— Directions for this task —
An exact copy of the entries is required, excluding any pictures.

— The data —
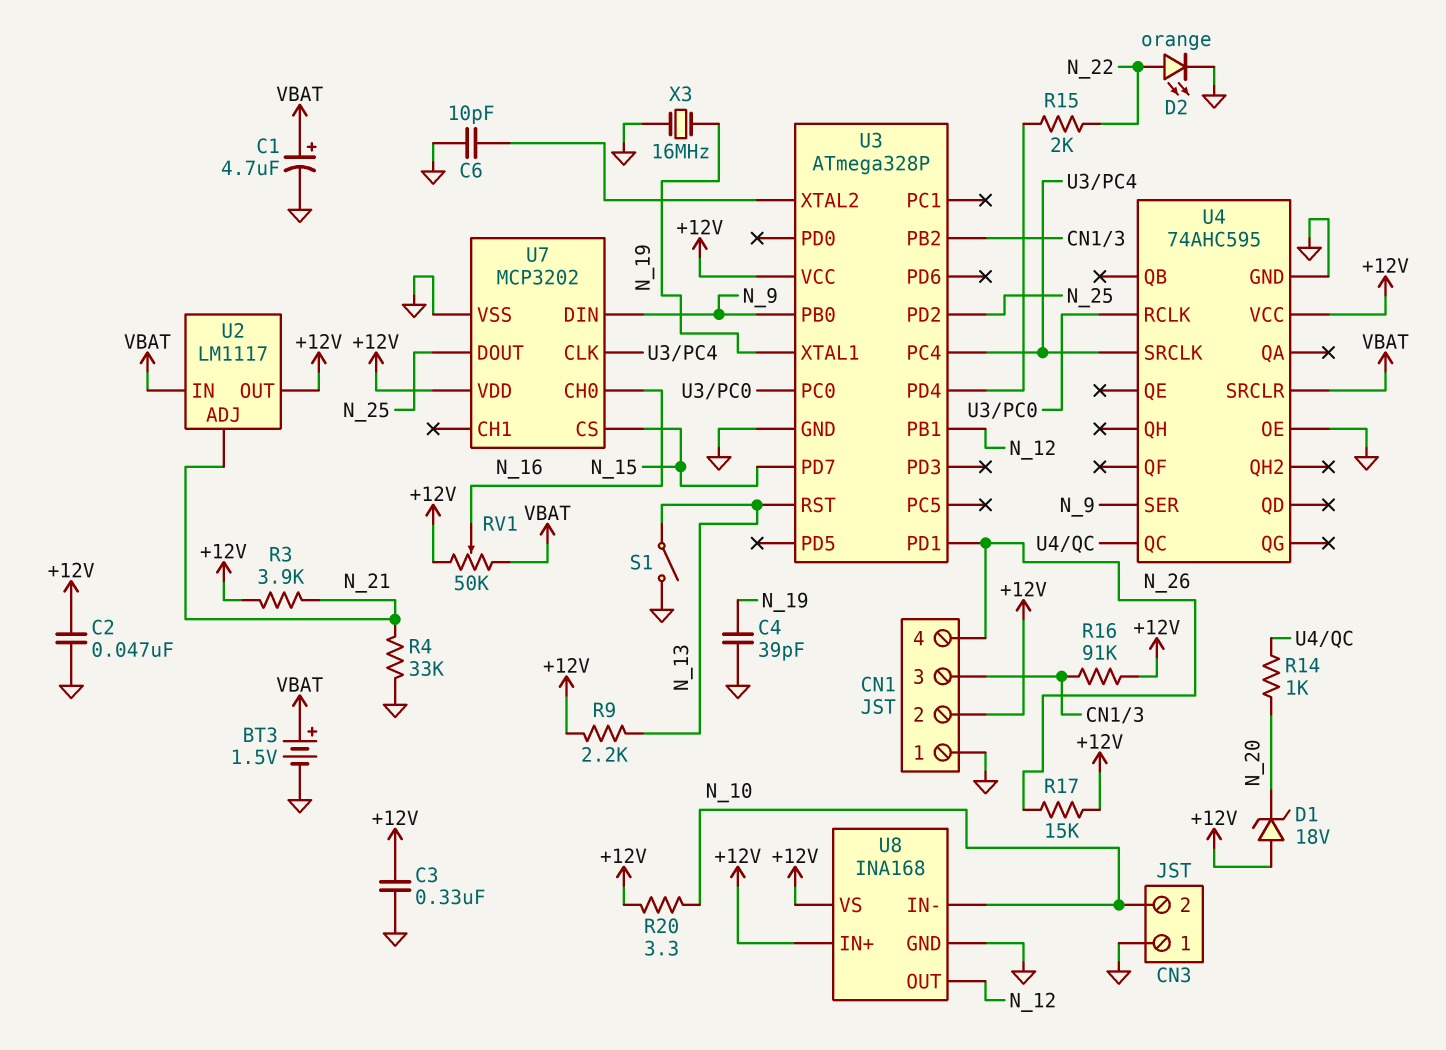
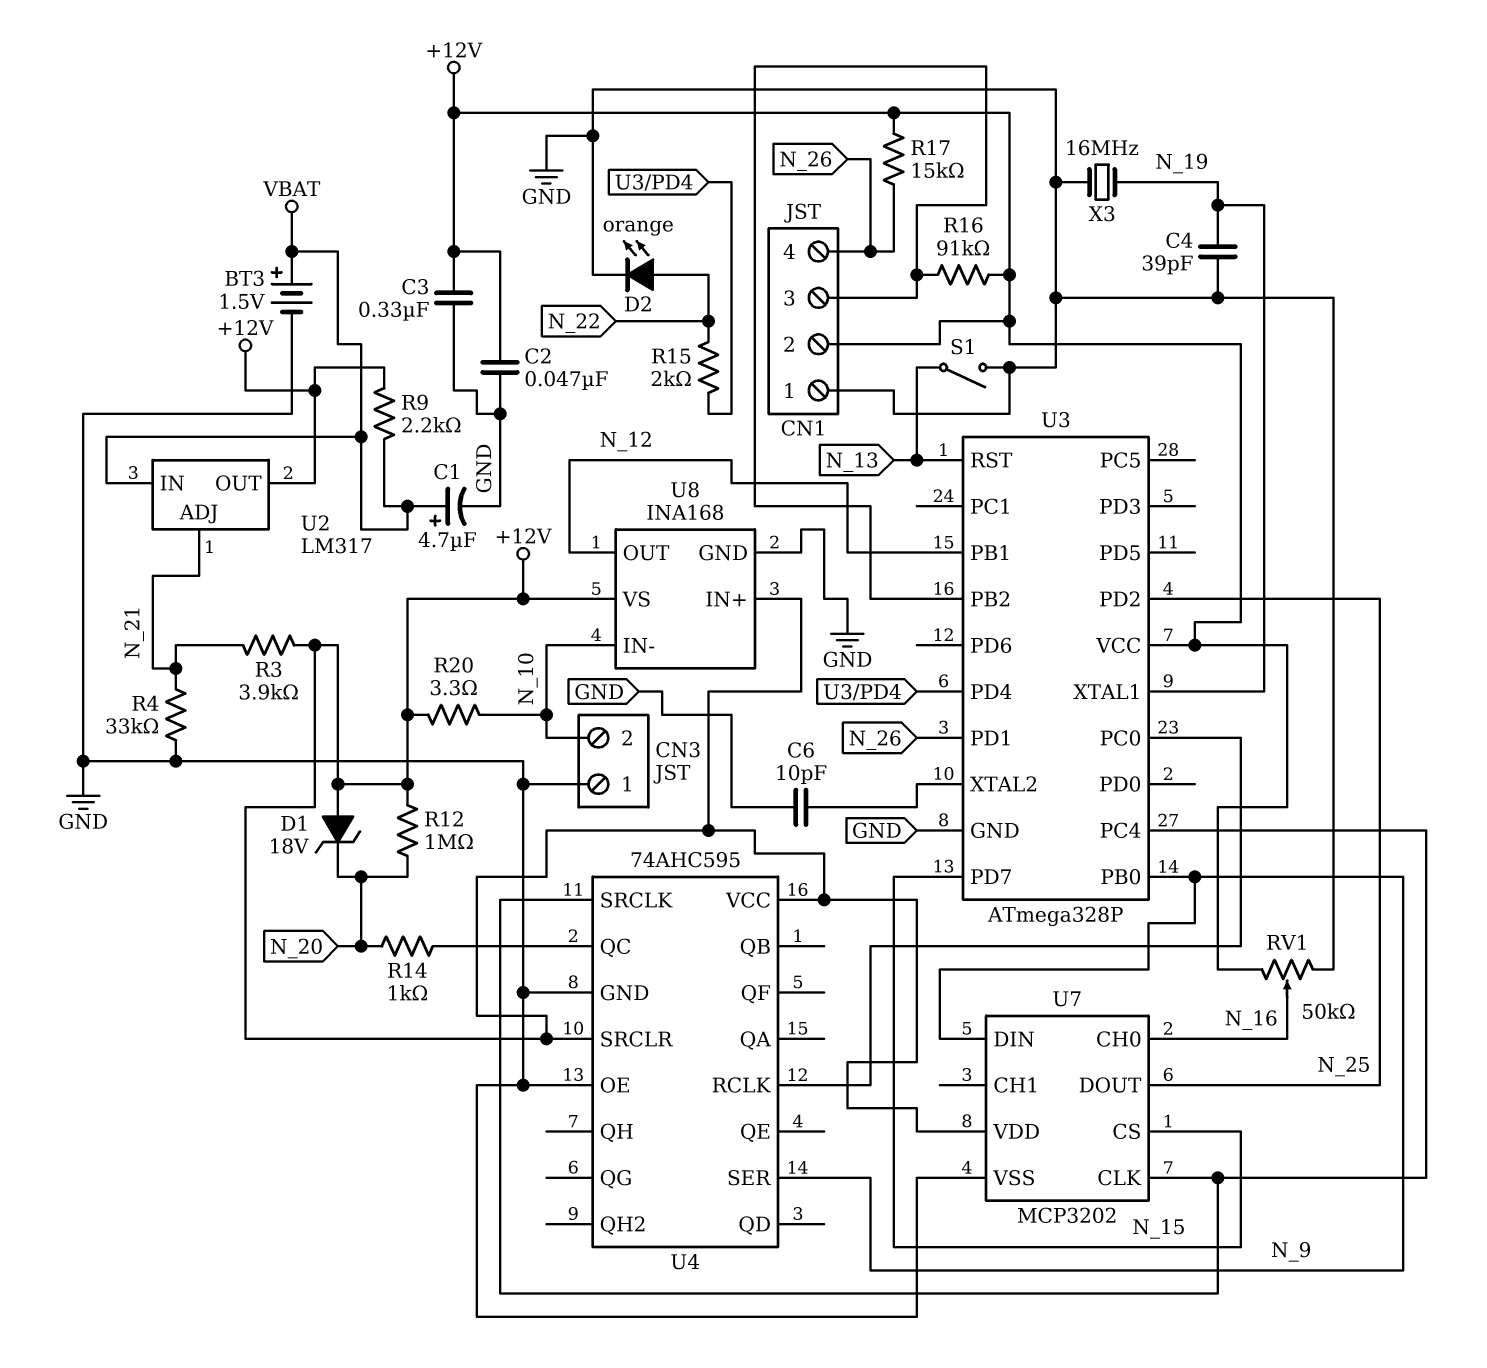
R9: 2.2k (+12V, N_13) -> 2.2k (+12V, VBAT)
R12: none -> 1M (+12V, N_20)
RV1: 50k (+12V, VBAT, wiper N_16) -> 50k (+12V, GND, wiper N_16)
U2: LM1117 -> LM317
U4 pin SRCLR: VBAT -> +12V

— Answer section —
R9: 2.2k (+12V, N_13) -> 2.2k (+12V, VBAT)
R12: none -> 1M (+12V, N_20)
RV1: 50k (+12V, VBAT, wiper N_16) -> 50k (+12V, GND, wiper N_16)
U2: LM1117 -> LM317
U4 pin SRCLR: VBAT -> +12V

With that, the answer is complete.